■ WRITTEN TASK: Give every line of the material below as a Markdown table with two columns, Row for the row number and Line for the line itself, leaving out any blank lines.

■ STORED ROWS:
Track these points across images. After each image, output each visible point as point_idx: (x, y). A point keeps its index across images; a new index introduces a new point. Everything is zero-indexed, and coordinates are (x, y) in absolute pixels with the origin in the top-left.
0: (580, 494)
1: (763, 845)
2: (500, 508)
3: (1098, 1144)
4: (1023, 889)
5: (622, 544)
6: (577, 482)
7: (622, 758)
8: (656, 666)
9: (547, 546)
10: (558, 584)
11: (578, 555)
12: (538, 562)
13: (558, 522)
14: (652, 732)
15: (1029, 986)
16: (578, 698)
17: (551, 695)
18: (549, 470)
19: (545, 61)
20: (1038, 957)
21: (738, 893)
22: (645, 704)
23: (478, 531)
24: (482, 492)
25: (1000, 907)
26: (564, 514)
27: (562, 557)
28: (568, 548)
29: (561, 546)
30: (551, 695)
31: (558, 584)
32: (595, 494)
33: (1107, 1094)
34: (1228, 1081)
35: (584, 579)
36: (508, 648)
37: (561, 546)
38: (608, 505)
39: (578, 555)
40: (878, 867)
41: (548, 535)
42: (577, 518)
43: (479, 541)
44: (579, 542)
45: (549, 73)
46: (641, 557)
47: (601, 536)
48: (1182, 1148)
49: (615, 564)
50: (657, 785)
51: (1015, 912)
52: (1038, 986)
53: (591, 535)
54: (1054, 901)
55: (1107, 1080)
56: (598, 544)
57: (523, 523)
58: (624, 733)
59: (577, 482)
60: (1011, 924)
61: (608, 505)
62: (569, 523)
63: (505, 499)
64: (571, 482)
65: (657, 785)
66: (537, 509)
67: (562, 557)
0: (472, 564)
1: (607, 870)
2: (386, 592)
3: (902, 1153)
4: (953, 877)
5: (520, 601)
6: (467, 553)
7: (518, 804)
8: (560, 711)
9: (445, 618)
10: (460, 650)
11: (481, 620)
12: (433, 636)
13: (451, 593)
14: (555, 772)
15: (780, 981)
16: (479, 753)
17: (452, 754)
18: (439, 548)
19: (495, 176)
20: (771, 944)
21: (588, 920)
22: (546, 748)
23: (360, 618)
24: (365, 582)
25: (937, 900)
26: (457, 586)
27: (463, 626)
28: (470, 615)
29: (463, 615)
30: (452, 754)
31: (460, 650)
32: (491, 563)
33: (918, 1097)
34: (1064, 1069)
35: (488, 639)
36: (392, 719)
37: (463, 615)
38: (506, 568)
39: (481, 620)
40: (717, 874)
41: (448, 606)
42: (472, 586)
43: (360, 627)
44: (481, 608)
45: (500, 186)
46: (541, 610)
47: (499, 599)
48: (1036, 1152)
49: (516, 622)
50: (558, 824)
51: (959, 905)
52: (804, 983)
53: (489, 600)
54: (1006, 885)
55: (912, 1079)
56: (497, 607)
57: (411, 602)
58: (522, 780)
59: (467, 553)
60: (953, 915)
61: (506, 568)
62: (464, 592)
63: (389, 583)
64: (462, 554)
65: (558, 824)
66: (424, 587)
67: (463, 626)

■ WRITTEN ANSWER:
| Row | Line |
|---|---|
| 1 | Track these points across images. After each image, output each visible point as point_idx: (x, y). A point keeps its index across images; a new index introduces a new point. Everything is zero-indexed, and coordinates are (x, y) in absolute pixels with the origin in the top-left. |
| 2 | 0: (580, 494) |
| 3 | 1: (763, 845) |
| 4 | 2: (500, 508) |
| 5 | 3: (1098, 1144) |
| 6 | 4: (1023, 889) |
| 7 | 5: (622, 544) |
| 8 | 6: (577, 482) |
| 9 | 7: (622, 758) |
| 10 | 8: (656, 666) |
| 11 | 9: (547, 546) |
| 12 | 10: (558, 584) |
| 13 | 11: (578, 555) |
| 14 | 12: (538, 562) |
| 15 | 13: (558, 522) |
| 16 | 14: (652, 732) |
| 17 | 15: (1029, 986) |
| 18 | 16: (578, 698) |
| 19 | 17: (551, 695) |
| 20 | 18: (549, 470) |
| 21 | 19: (545, 61) |
| 22 | 20: (1038, 957) |
| 23 | 21: (738, 893) |
| 24 | 22: (645, 704) |
| 25 | 23: (478, 531) |
| 26 | 24: (482, 492) |
| 27 | 25: (1000, 907) |
| 28 | 26: (564, 514) |
| 29 | 27: (562, 557) |
| 30 | 28: (568, 548) |
| 31 | 29: (561, 546) |
| 32 | 30: (551, 695) |
| 33 | 31: (558, 584) |
| 34 | 32: (595, 494) |
| 35 | 33: (1107, 1094) |
| 36 | 34: (1228, 1081) |
| 37 | 35: (584, 579) |
| 38 | 36: (508, 648) |
| 39 | 37: (561, 546) |
| 40 | 38: (608, 505) |
| 41 | 39: (578, 555) |
| 42 | 40: (878, 867) |
| 43 | 41: (548, 535) |
| 44 | 42: (577, 518) |
| 45 | 43: (479, 541) |
| 46 | 44: (579, 542) |
| 47 | 45: (549, 73) |
| 48 | 46: (641, 557) |
| 49 | 47: (601, 536) |
| 50 | 48: (1182, 1148) |
| 51 | 49: (615, 564) |
| 52 | 50: (657, 785) |
| 53 | 51: (1015, 912) |
| 54 | 52: (1038, 986) |
| 55 | 53: (591, 535) |
| 56 | 54: (1054, 901) |
| 57 | 55: (1107, 1080) |
| 58 | 56: (598, 544) |
| 59 | 57: (523, 523) |
| 60 | 58: (624, 733) |
| 61 | 59: (577, 482) |
| 62 | 60: (1011, 924) |
| 63 | 61: (608, 505) |
| 64 | 62: (569, 523) |
| 65 | 63: (505, 499) |
| 66 | 64: (571, 482) |
| 67 | 65: (657, 785) |
| 68 | 66: (537, 509) |
| 69 | 67: (562, 557) |
| 70 | 0: (472, 564) |
| 71 | 1: (607, 870) |
| 72 | 2: (386, 592) |
| 73 | 3: (902, 1153) |
| 74 | 4: (953, 877) |
| 75 | 5: (520, 601) |
| 76 | 6: (467, 553) |
| 77 | 7: (518, 804) |
| 78 | 8: (560, 711) |
| 79 | 9: (445, 618) |
| 80 | 10: (460, 650) |
| 81 | 11: (481, 620) |
| 82 | 12: (433, 636) |
| 83 | 13: (451, 593) |
| 84 | 14: (555, 772) |
| 85 | 15: (780, 981) |
| 86 | 16: (479, 753) |
| 87 | 17: (452, 754) |
| 88 | 18: (439, 548) |
| 89 | 19: (495, 176) |
| 90 | 20: (771, 944) |
| 91 | 21: (588, 920) |
| 92 | 22: (546, 748) |
| 93 | 23: (360, 618) |
| 94 | 24: (365, 582) |
| 95 | 25: (937, 900) |
| 96 | 26: (457, 586) |
| 97 | 27: (463, 626) |
| 98 | 28: (470, 615) |
| 99 | 29: (463, 615) |
| 100 | 30: (452, 754) |
| 101 | 31: (460, 650) |
| 102 | 32: (491, 563) |
| 103 | 33: (918, 1097) |
| 104 | 34: (1064, 1069) |
| 105 | 35: (488, 639) |
| 106 | 36: (392, 719) |
| 107 | 37: (463, 615) |
| 108 | 38: (506, 568) |
| 109 | 39: (481, 620) |
| 110 | 40: (717, 874) |
| 111 | 41: (448, 606) |
| 112 | 42: (472, 586) |
| 113 | 43: (360, 627) |
| 114 | 44: (481, 608) |
| 115 | 45: (500, 186) |
| 116 | 46: (541, 610) |
| 117 | 47: (499, 599) |
| 118 | 48: (1036, 1152) |
| 119 | 49: (516, 622) |
| 120 | 50: (558, 824) |
| 121 | 51: (959, 905) |
| 122 | 52: (804, 983) |
| 123 | 53: (489, 600) |
| 124 | 54: (1006, 885) |
| 125 | 55: (912, 1079) |
| 126 | 56: (497, 607) |
| 127 | 57: (411, 602) |
| 128 | 58: (522, 780) |
| 129 | 59: (467, 553) |
| 130 | 60: (953, 915) |
| 131 | 61: (506, 568) |
| 132 | 62: (464, 592) |
| 133 | 63: (389, 583) |
| 134 | 64: (462, 554) |
| 135 | 65: (558, 824) |
| 136 | 66: (424, 587) |
| 137 | 67: (463, 626) |